::: Material for this exercise :::

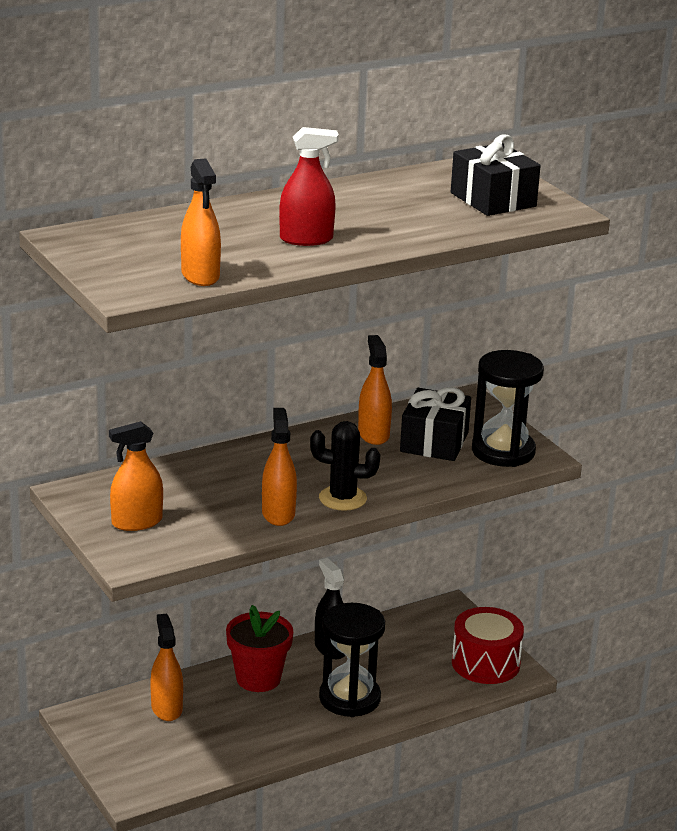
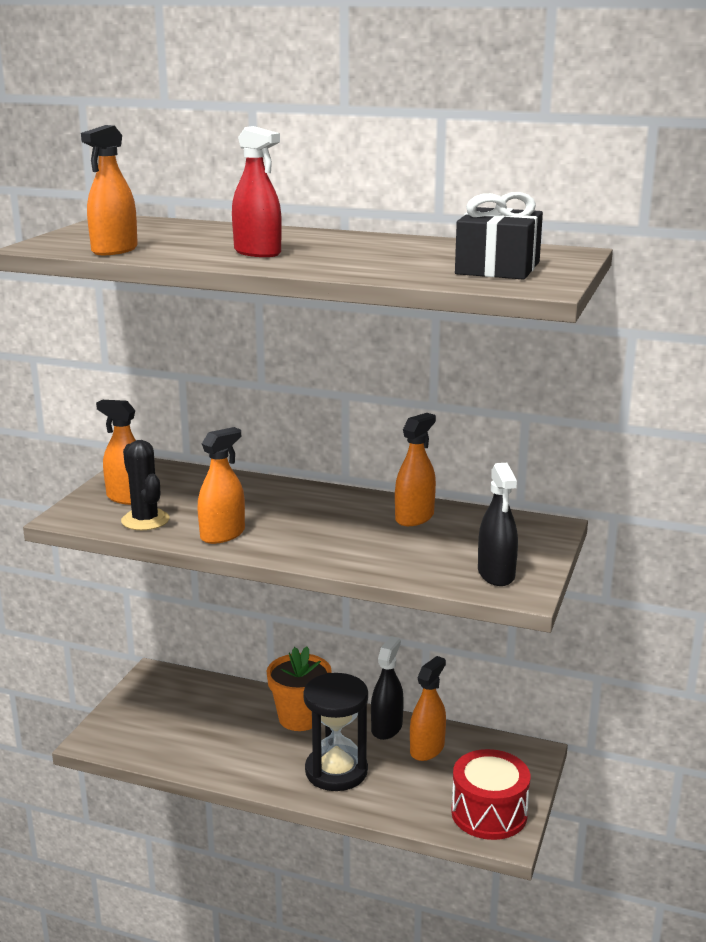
camera: 50 degrees right, 5 degrees down
(166, 708) = (209, 701): orange spray bottle -> orange spray bottle (427, 749)
(258, 678) = (300, 718): red flower pot -> orange flower pot
(342, 498) = (289, 546): black cactus -> black cactus (145, 520)
(434, 442) = (451, 543): black gift -> none
(503, 451) = (496, 574): black hourglass -> black spray bottle

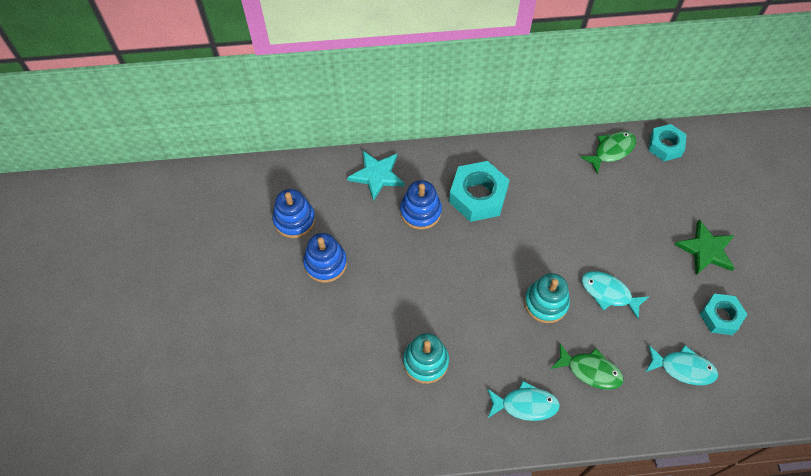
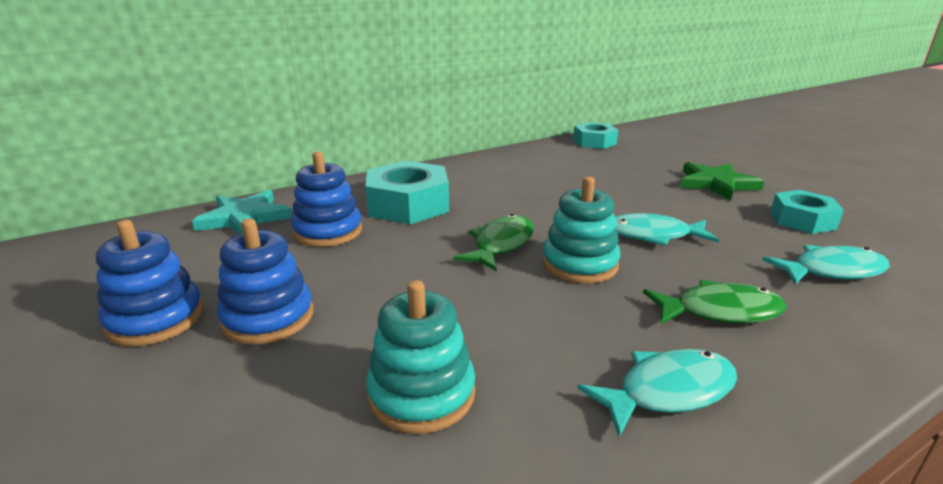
camera: 25 degrees left, 35 degrees down
(294, 220) = (87, 285): blue stacking toy -> blue stacking toy (268, 317)
(611, 151) = (544, 152): green fish -> green fish (501, 244)

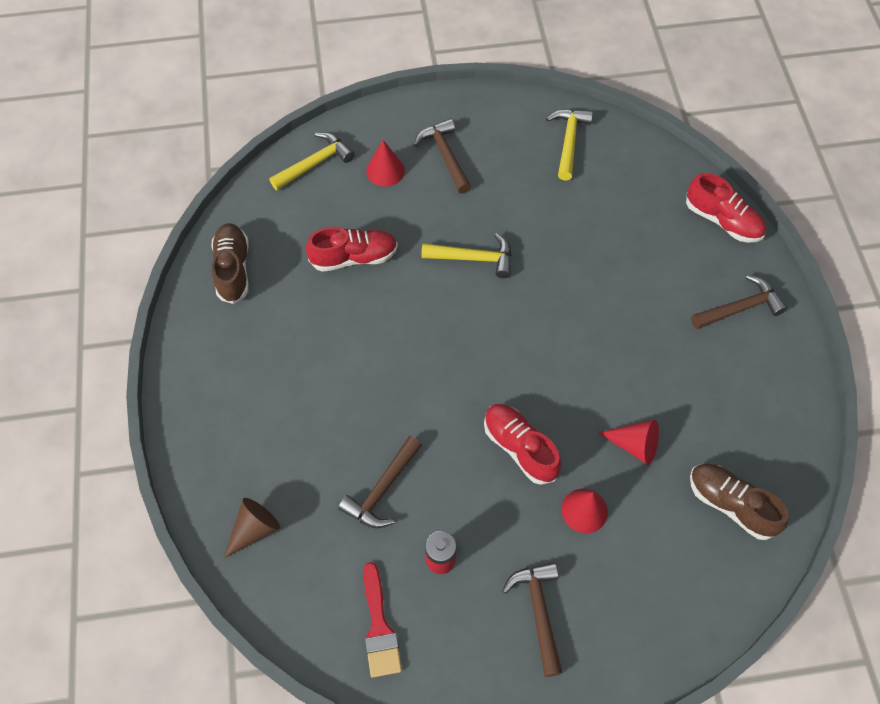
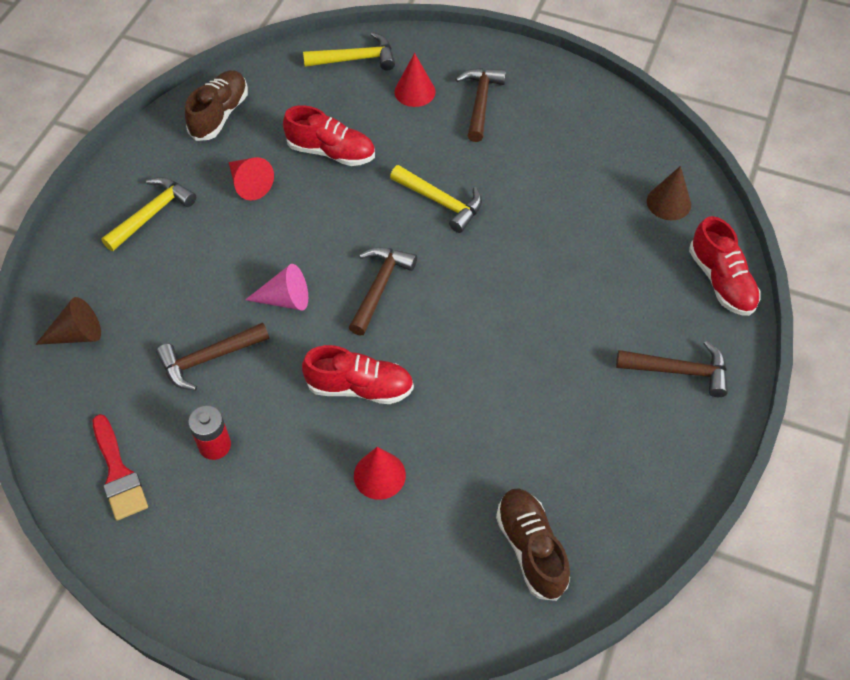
camera: 30 degrees right, 5 degrees down
(379, 627) = (118, 473): red brush -> red brush turned 45 degrees counterclockwise
(408, 405) = (285, 299): none -> pink cone
(520, 447) = (360, 387): red shoe -> red shoe turned 105 degrees clockwise
(539, 612) = (268, 541): brown hammer -> brown hammer (379, 287)
(568, 141) = (612, 140): yellow hammer -> yellow hammer (152, 214)
(634, 445) = (473, 442): red cone -> red cone (249, 184)
(644, 174) = (668, 202): none -> brown cone

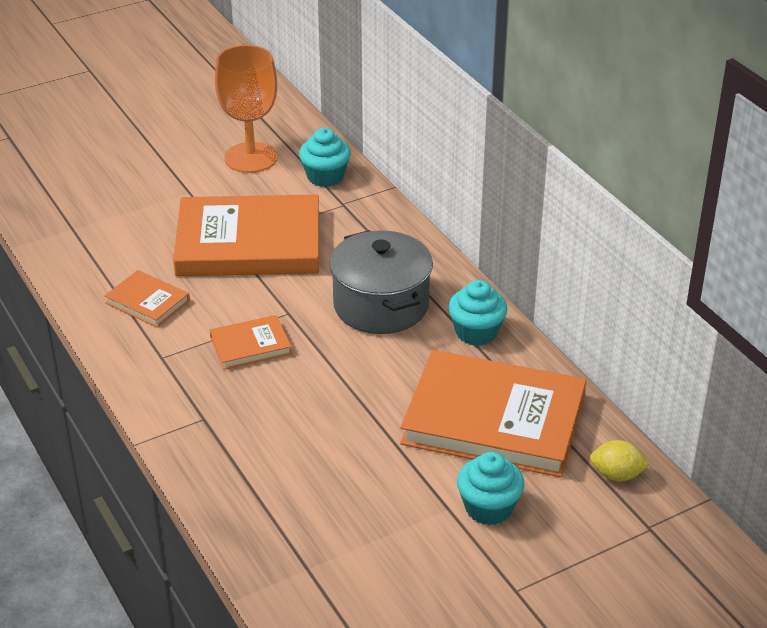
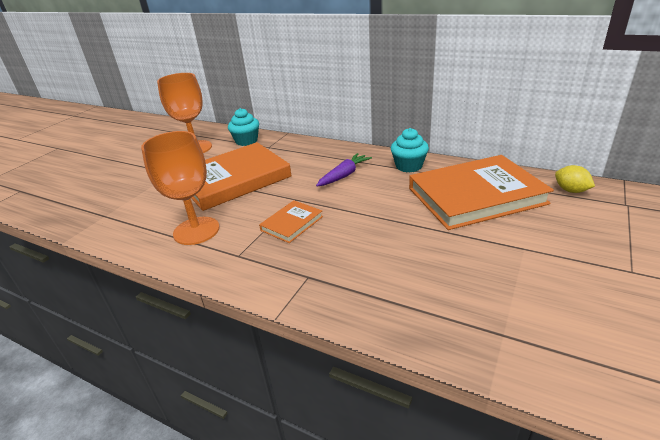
camera: 30 degrees left, 5 degrees down
(147, 302) = (196, 231): orange book -> orange goblet
(381, 305) = (344, 175): grey pot -> purple carrot
(488, 508) = (543, 236): turquoise cupcake -> none
(616, 475) = (571, 190): yellow lemon -> yellow lemon turned 75 degrees clockwise

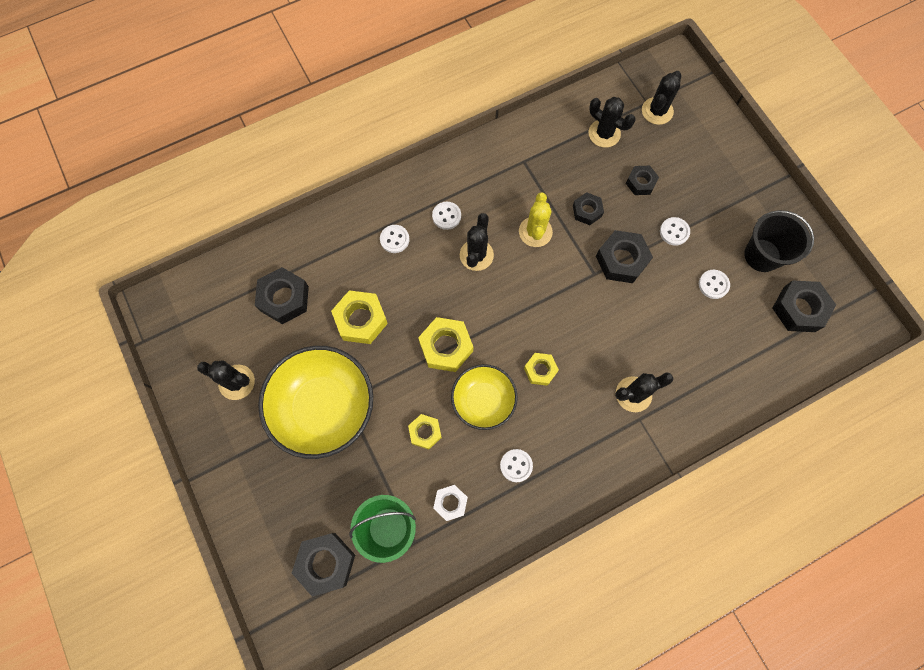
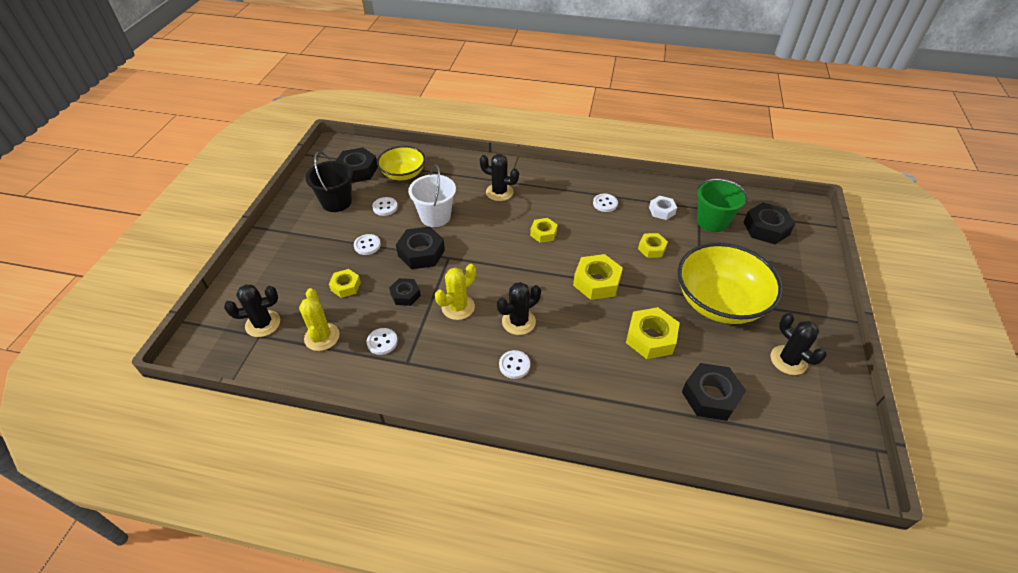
camera: 140 degrees left, 25 degrees down
(394, 239) = (575, 377): white button -> white button (382, 342)
(483, 401) = (597, 241): yellow bowl -> yellow bowl (403, 174)
(604, 134) = (322, 337): black cactus -> yellow cactus
(640, 183) = (345, 286): black nut -> yellow nut
(657, 311) = (435, 216): none -> white bucket

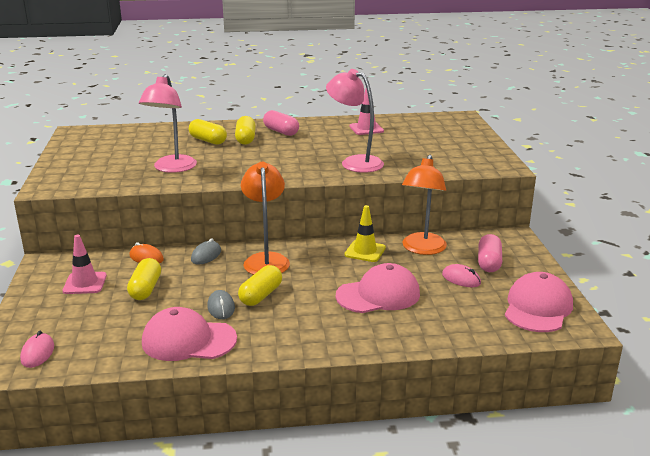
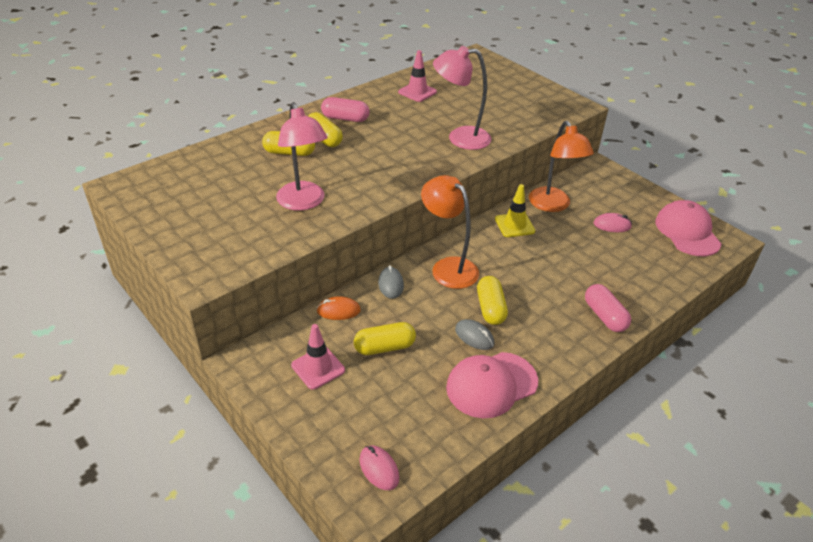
camera: 35 degrees left, 15 degrees up
(145, 289) = (384, 347): yellow capsule -> yellow capsule turned 75 degrees counterclockwise
(378, 295) = (575, 267): pink cap -> none
(489, 263) = (612, 201): pink capsule -> pink capsule (604, 316)

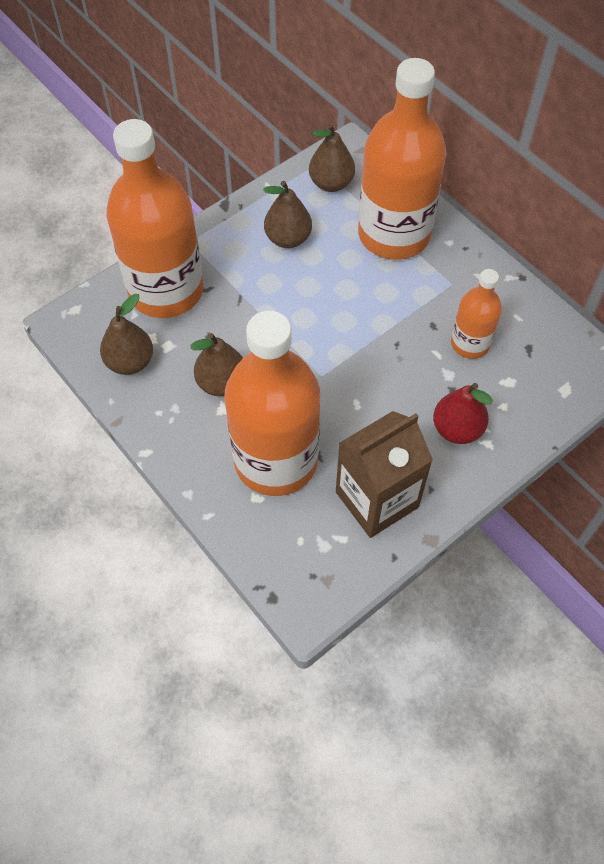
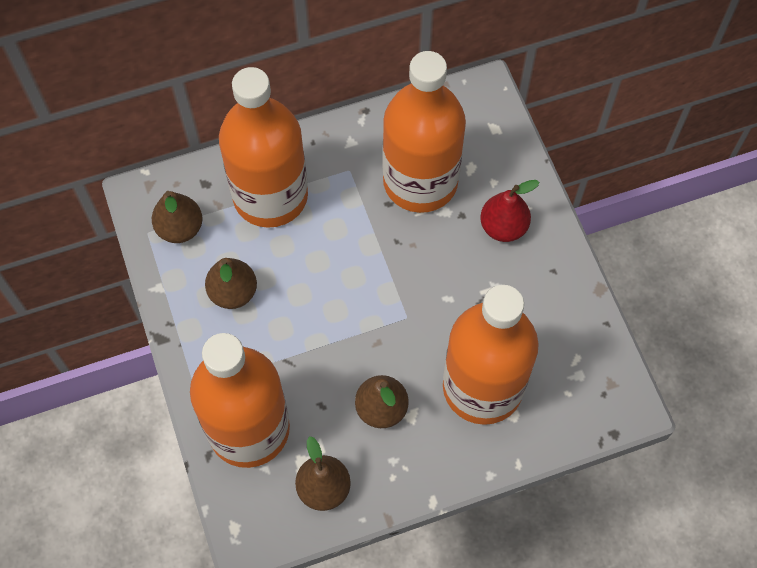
camera: 70 degrees left, 5 degrees up
(377, 499) = (549, 317): brown carton -> none
(470, 343) = (420, 181): orange bottle -> orange bottle, size x1.98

:::

Exercise prompt -> Go through the data above and count the lines that hold "pink". Respond with the number and no other words.

Completed exercise -> 3